** begin **

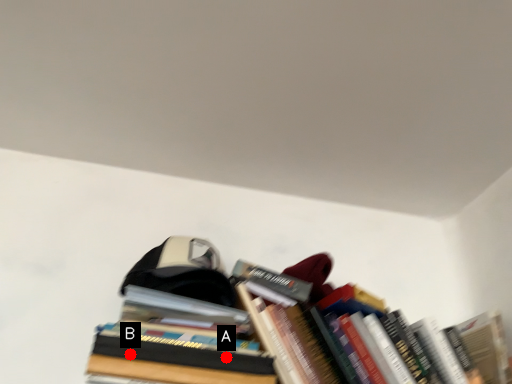
Question: Two points are circled on the image, labeled by A and B beside each circle. Which of the following is the farthest from the observer?

Choices:
 (A) A is further
 (B) B is further

Answer: (A)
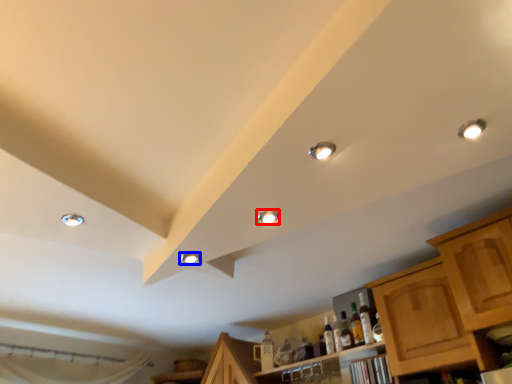
Question: Among these objects, which one is farthest to the camera, droplight (highlighted by a red box) or droplight (highlighted by a blue box)?

Choices:
 (A) droplight
 (B) droplight

Answer: (B)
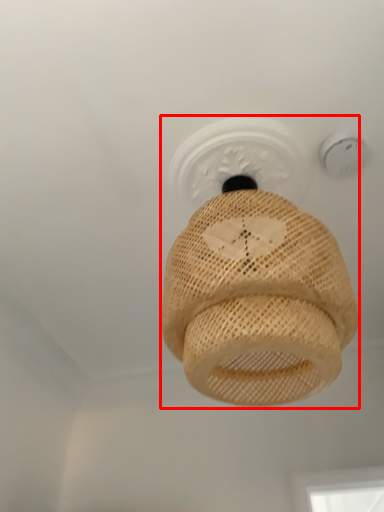
Question: From the image, what is the correct spatial relationship of lamp (annotated by the red box) in relation to light fixture?

Choices:
 (A) left
 (B) right

Answer: (A)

** end **

▶ _TO DO_:
List each line of the items above that contains the word "Question".

▶ _CORRECT OUTPUT_:
Question: Two points are circled on the image, labeled by A and B beside each circle. Which of the following is the farthest from the observer?
Question: Among these objects, which one is farthest to the camera, droplight (highlighted by a red box) or droplight (highlighted by a blue box)?
Question: From the image, what is the correct spatial relationship of lamp (annotated by the red box) in relation to light fixture?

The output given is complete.